**DATA RECORDS**
★ ★ ★ ★ ★ ★ ★
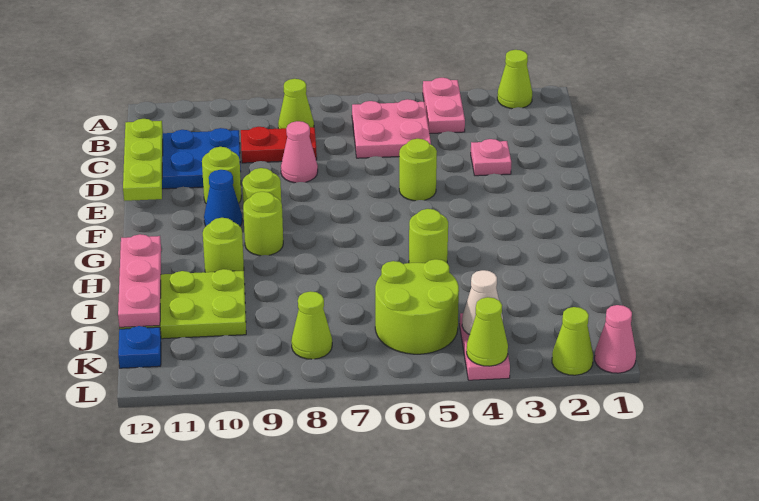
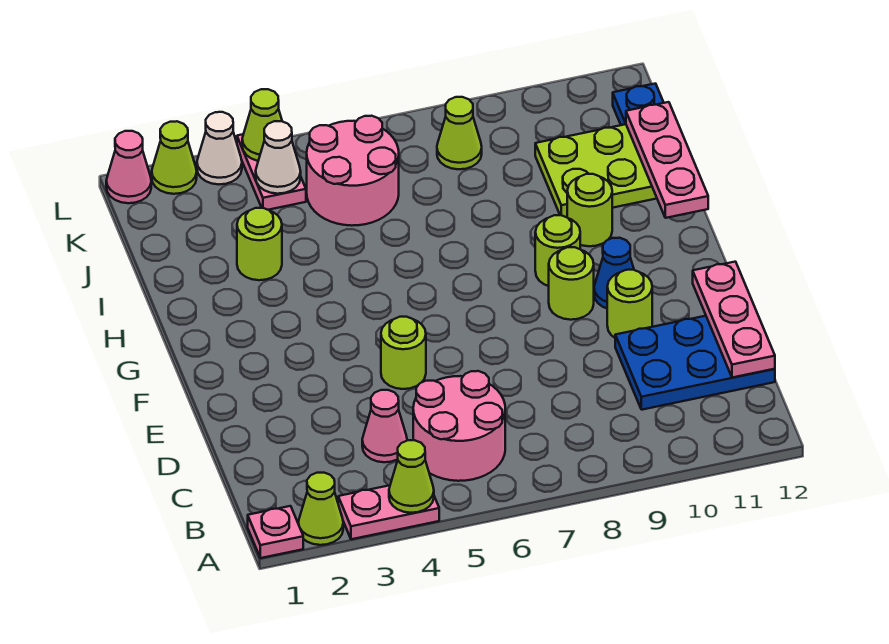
pink plate A4:B4 level 1 -> pink plate A3:A4 level 1
pink plate B5:C6 level 1 -> pink round brick B5:C6 level 1
lime cone B8 level 1 -> lime cone A4 level 2
red plate C8:C9 level 1 -> none
lime plate C12:E12 level 2 -> pink plate C12:E12 level 2
pink plate D3 level 1 -> pink plate A1 level 1
pink cone D8 level 1 -> pink cone C4 level 1
lime round brick H5 level 1 -> lime round brick I3 level 1
lime round brick J5:K6 level 1 -> pink round brick J5:K6 level 1
none -> white cone L3 level 1

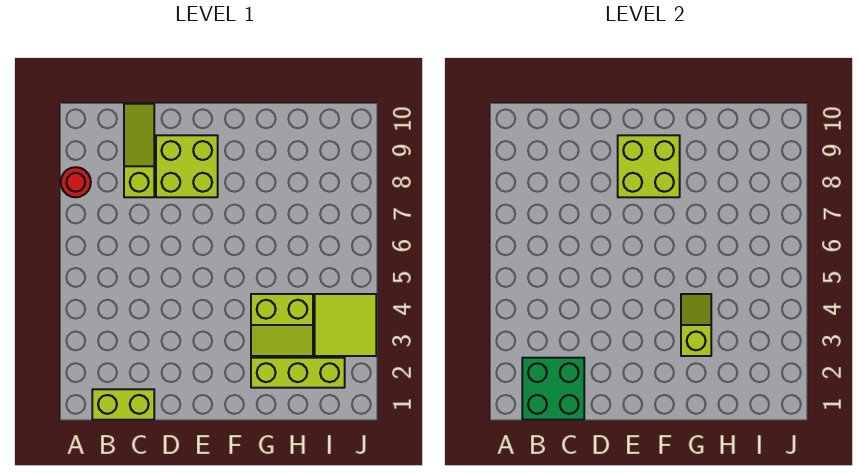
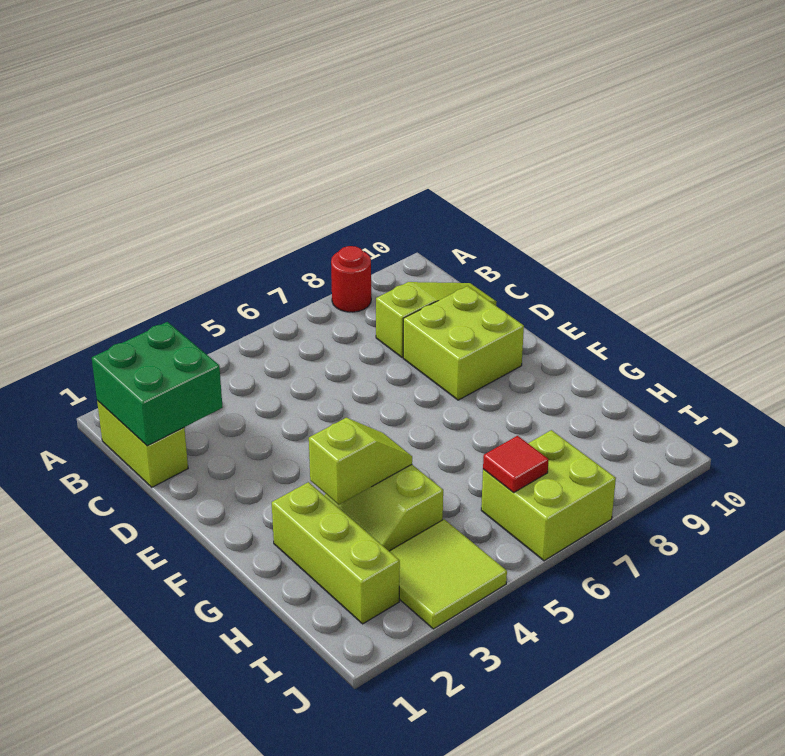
lime brick E8:F9 level 2 -> lime brick I6:J7 level 1
none -> red tile I6 level 2

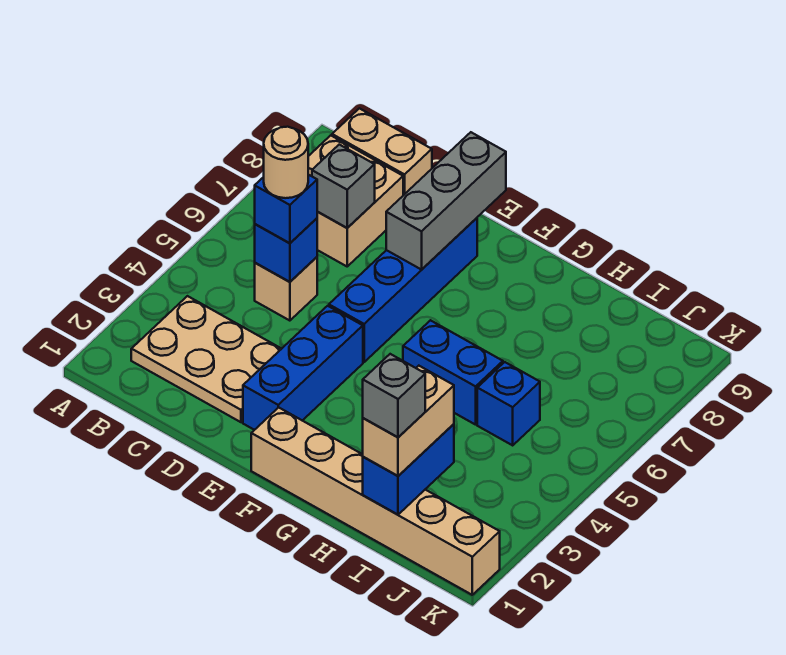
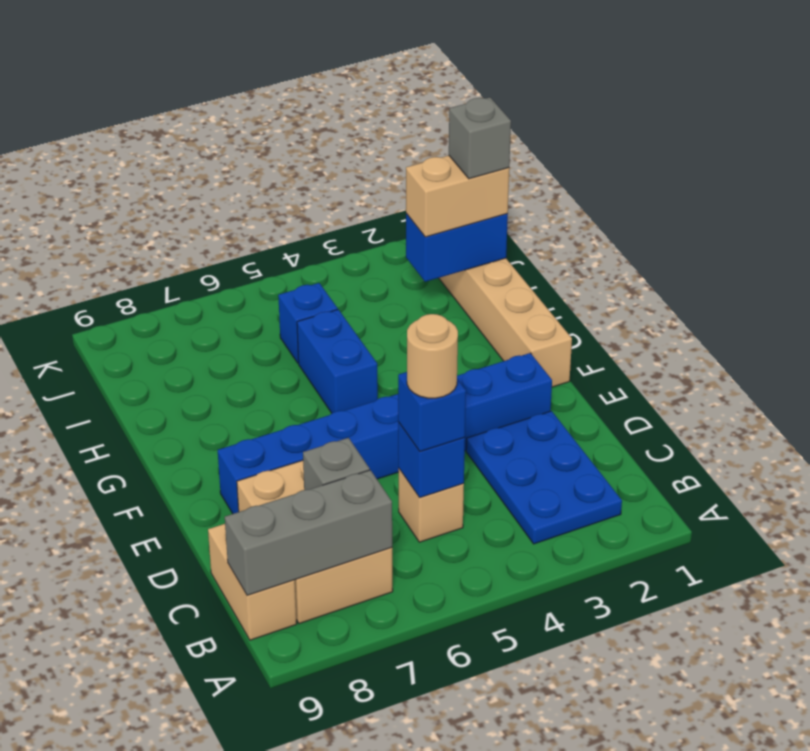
tan plate B2:D3 level 1 -> blue plate B2:D3 level 1
tan brick B7:C8 level 1 -> tan brick B7:D8 level 1
grey brick E7:E9 level 2 -> grey brick B7:B9 level 2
★ ★ ★ ★ ★ ★ ★
**WHAT TO PRODUCE**
Reproduce exactly, and only, the lines from the one with "none -> red tile I6 level 2" to the final line of the listing above; the pictures are to be left out.

**OUTPUT**
none -> red tile I6 level 2

tan plate B2:D3 level 1 -> blue plate B2:D3 level 1
tan brick B7:C8 level 1 -> tan brick B7:D8 level 1
grey brick E7:E9 level 2 -> grey brick B7:B9 level 2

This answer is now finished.